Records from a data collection
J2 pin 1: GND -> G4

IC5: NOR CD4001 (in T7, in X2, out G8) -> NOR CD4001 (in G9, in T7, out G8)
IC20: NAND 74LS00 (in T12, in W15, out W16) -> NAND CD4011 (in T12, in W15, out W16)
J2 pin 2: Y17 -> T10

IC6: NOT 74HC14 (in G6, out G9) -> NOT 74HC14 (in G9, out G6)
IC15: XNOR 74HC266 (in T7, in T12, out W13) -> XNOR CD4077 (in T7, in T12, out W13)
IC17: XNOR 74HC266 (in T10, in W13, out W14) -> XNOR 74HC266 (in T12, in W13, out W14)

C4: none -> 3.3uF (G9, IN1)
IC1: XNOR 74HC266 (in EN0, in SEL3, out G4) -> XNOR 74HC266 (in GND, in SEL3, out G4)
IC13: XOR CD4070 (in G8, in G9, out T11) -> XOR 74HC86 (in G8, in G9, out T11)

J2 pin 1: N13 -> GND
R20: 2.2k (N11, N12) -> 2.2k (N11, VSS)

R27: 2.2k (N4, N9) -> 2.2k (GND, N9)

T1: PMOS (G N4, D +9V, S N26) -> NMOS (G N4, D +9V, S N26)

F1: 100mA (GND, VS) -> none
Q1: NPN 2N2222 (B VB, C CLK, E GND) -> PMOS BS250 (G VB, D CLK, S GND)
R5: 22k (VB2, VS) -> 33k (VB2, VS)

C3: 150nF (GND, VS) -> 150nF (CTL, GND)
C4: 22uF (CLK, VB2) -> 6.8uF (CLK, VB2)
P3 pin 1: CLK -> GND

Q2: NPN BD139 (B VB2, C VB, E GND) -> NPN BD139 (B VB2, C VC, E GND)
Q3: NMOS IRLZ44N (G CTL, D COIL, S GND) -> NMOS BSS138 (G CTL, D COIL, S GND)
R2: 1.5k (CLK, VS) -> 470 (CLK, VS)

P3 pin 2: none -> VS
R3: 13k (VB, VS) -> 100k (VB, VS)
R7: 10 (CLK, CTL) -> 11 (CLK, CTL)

Problem details
Your task is to copy each line of the entries that includes the word "XNOR".

Output below
IC15: XNOR 74HC266 (in T7, in T12, out W13) -> XNOR CD4077 (in T7, in T12, out W13)
IC17: XNOR 74HC266 (in T10, in W13, out W14) -> XNOR 74HC266 (in T12, in W13, out W14)
IC1: XNOR 74HC266 (in EN0, in SEL3, out G4) -> XNOR 74HC266 (in GND, in SEL3, out G4)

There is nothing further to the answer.